*WORK ORDER*
Output all of the data exactly as it appears, but leave out any pictures it contains.
[EXTRACTED MATERIAL Boundary: Start]
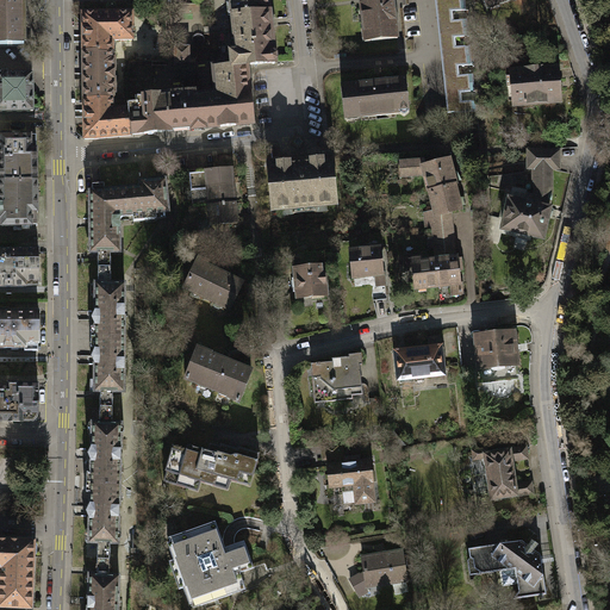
[(0,0),(0,45),(24,45),(23,0),(0,0)]
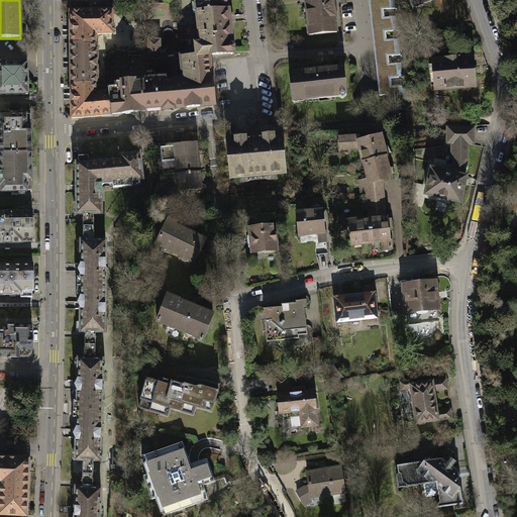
[(195,44),(197,57),(208,56),(234,54),(234,47),(231,45),(227,9),(229,9),(228,2),(226,2),(225,0),(194,0),(195,3),(193,3),(193,12),(197,13),(200,43),(195,44)]
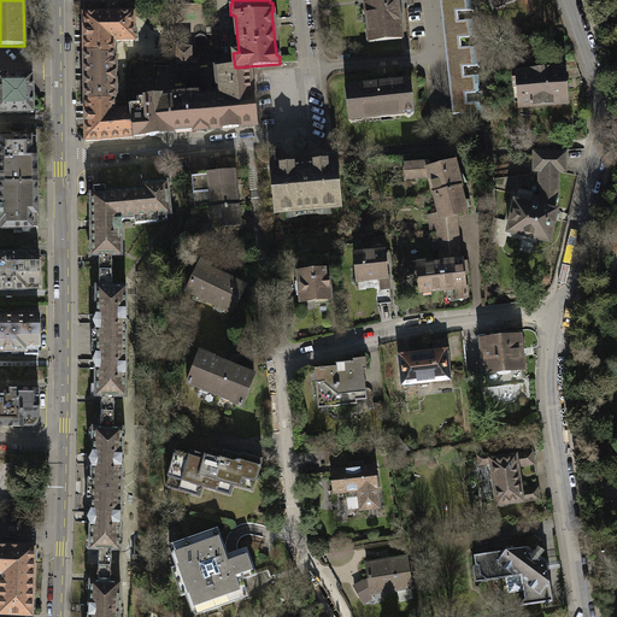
[(377,0),(378,1),(364,3),(366,42),(401,40),(398,0),(377,0)]
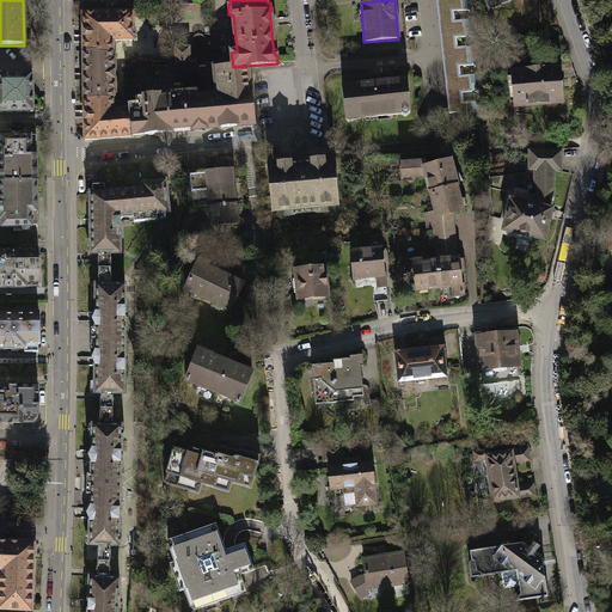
[(465,0),(463,0),(436,4),(439,31),(469,28),(465,0)]
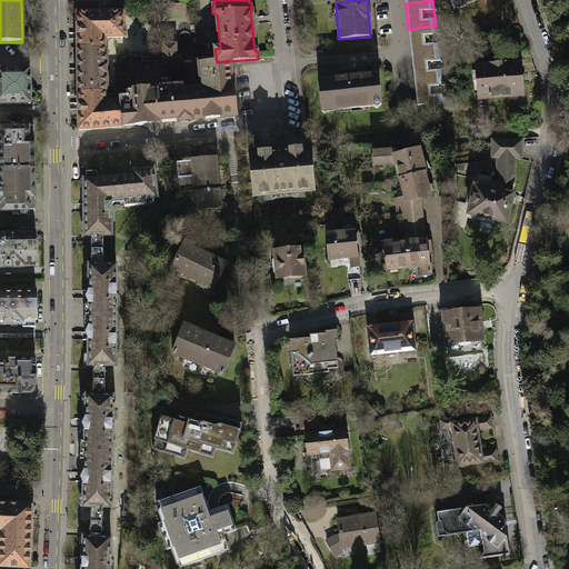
[(123,12),(77,13),(78,49),(103,49),(103,37),(123,37),(123,12)]
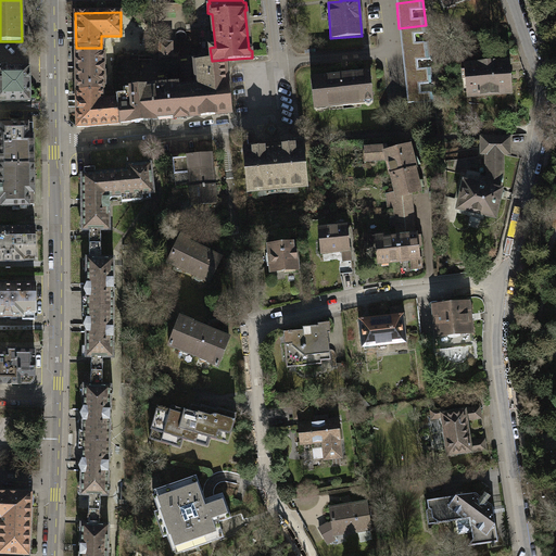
[(426,25),(399,28),(402,52),(429,49),(426,25)]
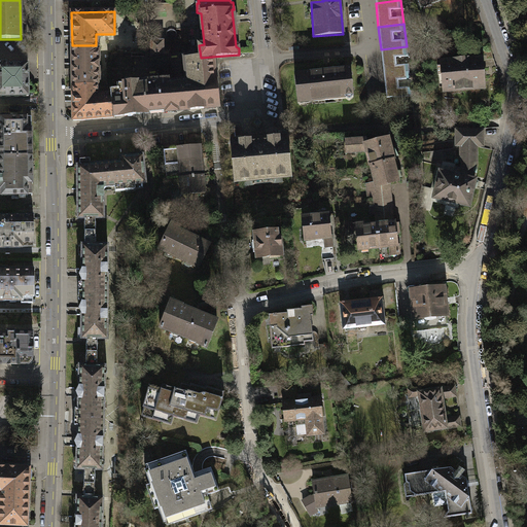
[(163,42),(150,42),(151,57),(163,56),(163,42)]
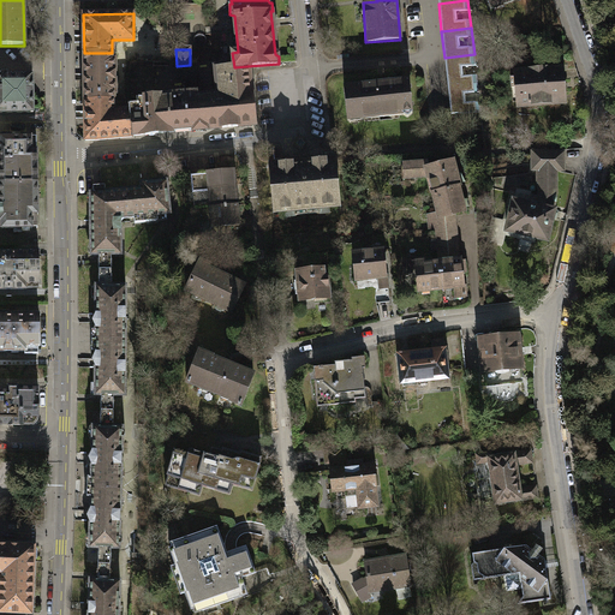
[(112,53),(84,53),(84,101),(113,101),(113,94),(115,94),(114,59),(112,59),(112,53)]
[EXTRACTED MATERIAL Boundary: End]
*RESULT OF THE TASK*
[(0,0),(0,45),(24,45),(23,0),(0,0)]
[(195,44),(197,57),(208,56),(234,54),(234,47),(231,45),(227,9),(229,9),(228,2),(226,2),(225,0),(194,0),(195,3),(193,3),(193,12),(197,13),(200,43),(195,44)]
[(377,0),(378,1),(364,3),(366,42),(401,40),(398,0),(377,0)]
[(465,0),(463,0),(436,4),(439,31),(469,28),(465,0)]
[(123,12),(77,13),(78,49),(103,49),(103,37),(123,37),(123,12)]
[(426,25),(399,28),(402,52),(429,49),(426,25)]
[(163,42),(150,42),(151,57),(163,56),(163,42)]
[(112,53),(84,53),(84,101),(113,101),(113,94),(115,94),(114,59),(112,59),(112,53)]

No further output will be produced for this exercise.